## Problem details
Only one number is expected here, namely how many lines of the entries below hold the string "pink".

Stored items from a collection:
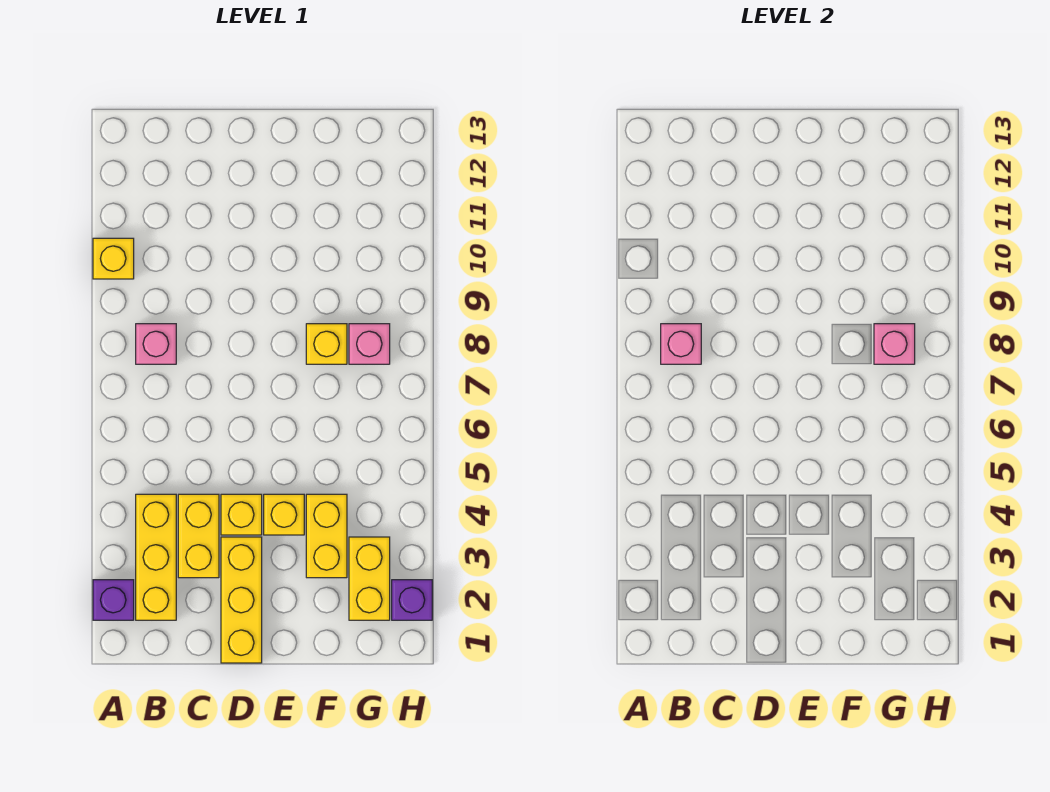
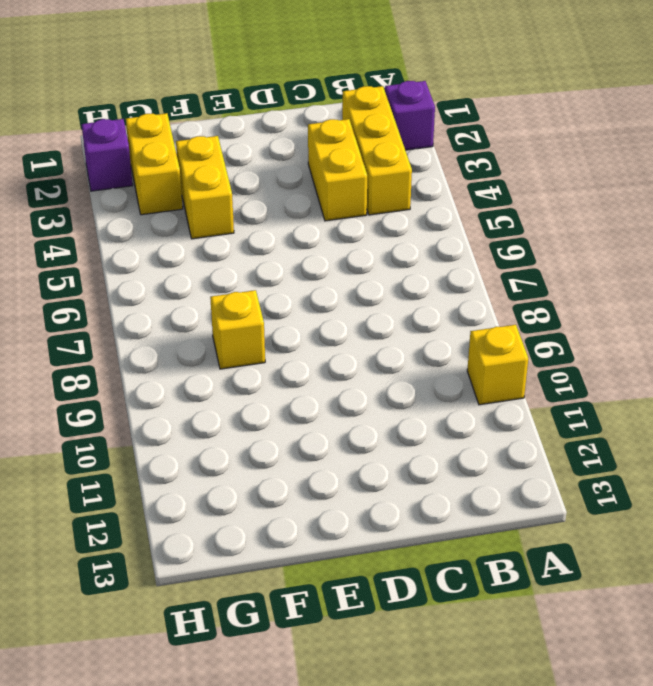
none -> pink brick B8 level 1
none -> yellow brick D1:D3 level 1
none -> yellow brick D4 level 1

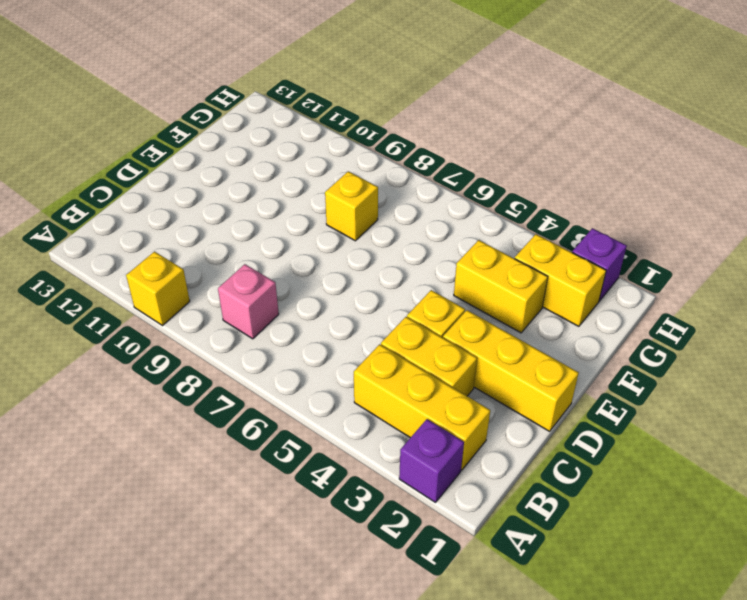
none -> yellow brick E4 level 1
none -> pink brick G8 level 1
none -> pink brick B8 level 2

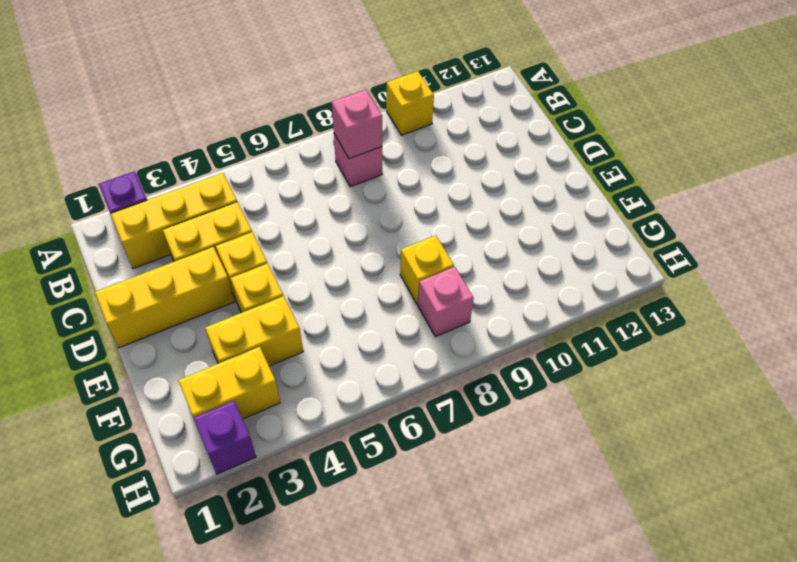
none -> pink brick G8 level 2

## Task solution
4